_RECORDED DATA:_
—————

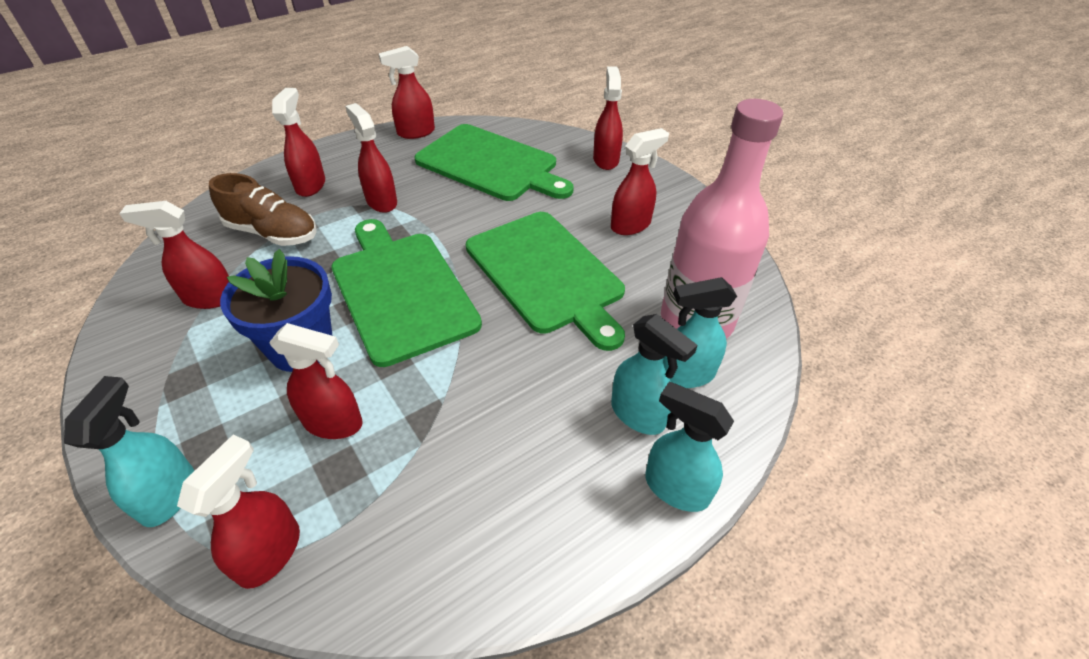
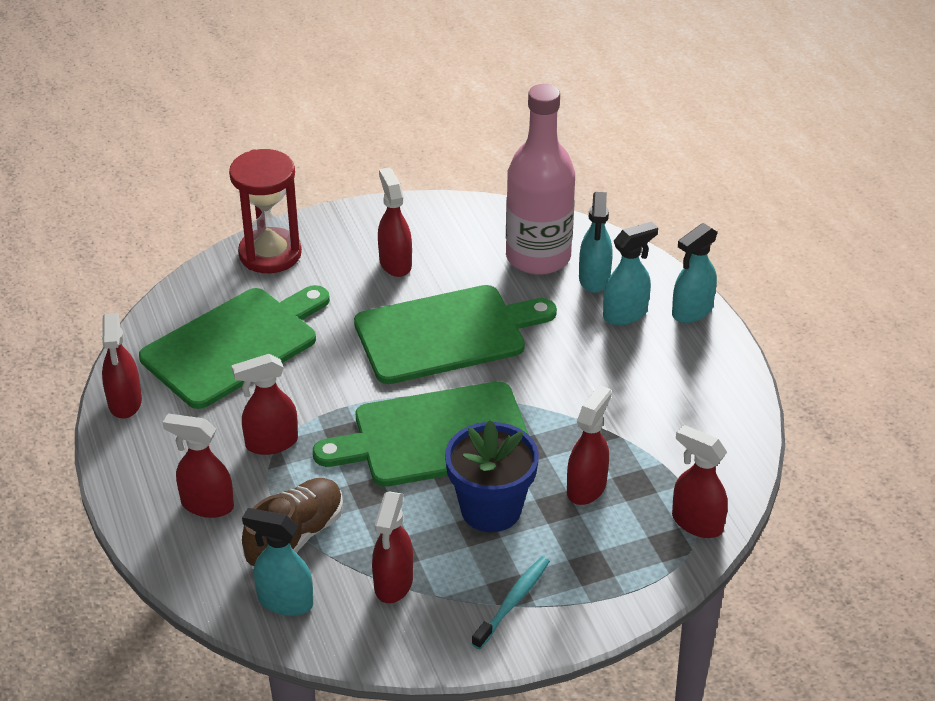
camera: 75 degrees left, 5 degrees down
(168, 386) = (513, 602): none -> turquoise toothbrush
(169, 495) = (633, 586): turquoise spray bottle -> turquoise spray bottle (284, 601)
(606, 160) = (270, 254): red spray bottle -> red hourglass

—————

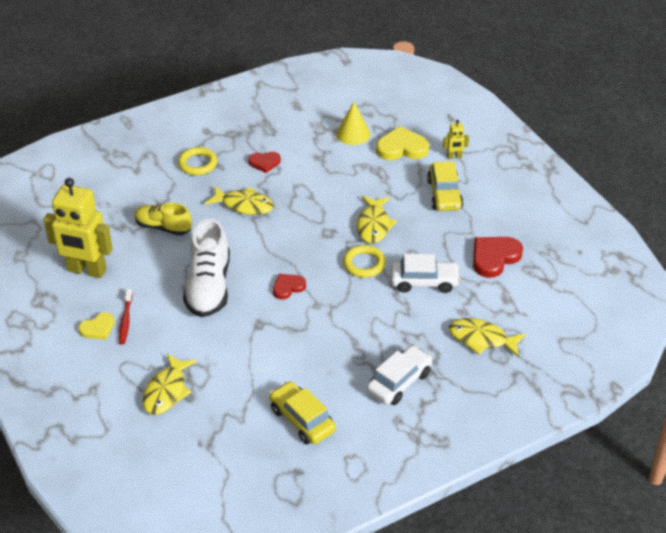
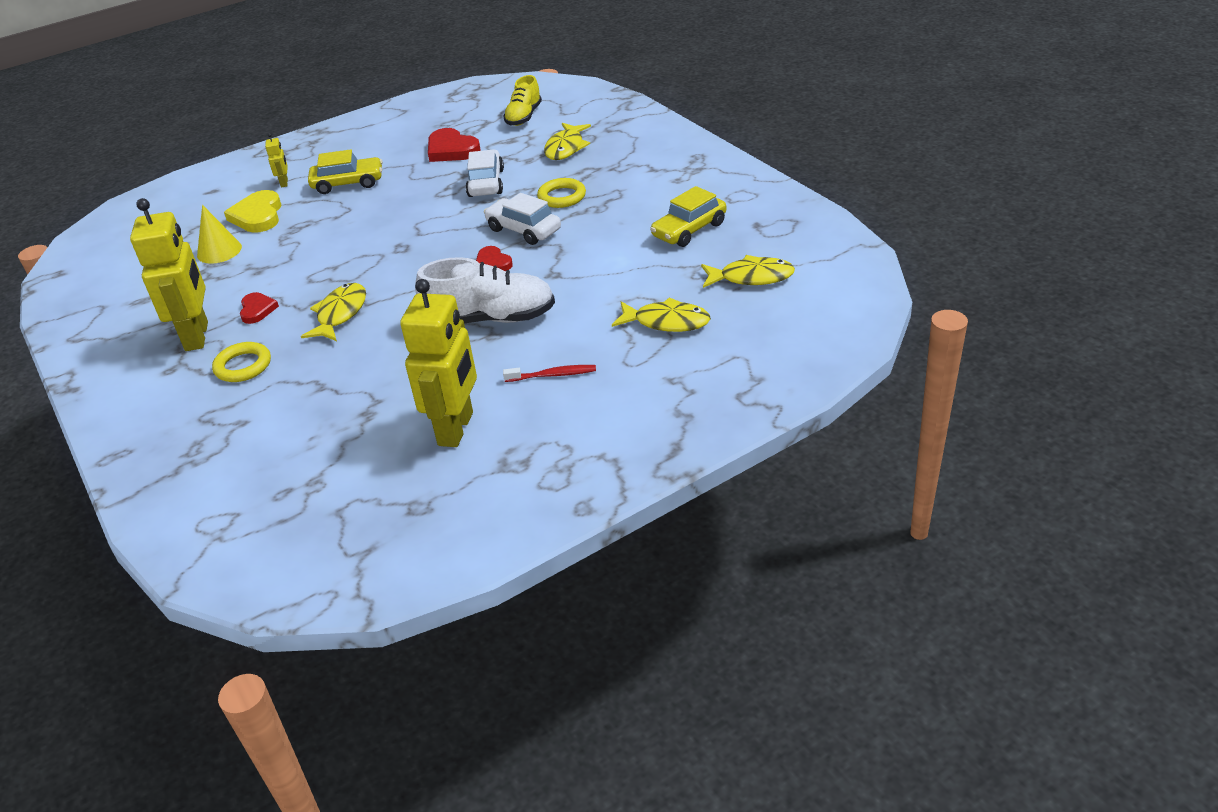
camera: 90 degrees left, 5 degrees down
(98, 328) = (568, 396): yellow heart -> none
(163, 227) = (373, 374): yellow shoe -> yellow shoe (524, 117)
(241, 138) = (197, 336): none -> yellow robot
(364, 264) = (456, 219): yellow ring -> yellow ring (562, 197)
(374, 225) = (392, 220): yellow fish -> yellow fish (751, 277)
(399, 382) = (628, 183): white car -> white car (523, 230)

—————

_BRIEF:_ Can you repeat, word for word, every line above from the one containing "camera: 90 degrees left, 5 degrees down" down to the one containing "(374, 225) = (392, 220): yellow", including both?

_REPLY:_
camera: 90 degrees left, 5 degrees down
(98, 328) = (568, 396): yellow heart -> none
(163, 227) = (373, 374): yellow shoe -> yellow shoe (524, 117)
(241, 138) = (197, 336): none -> yellow robot
(364, 264) = (456, 219): yellow ring -> yellow ring (562, 197)
(374, 225) = (392, 220): yellow fish -> yellow fish (751, 277)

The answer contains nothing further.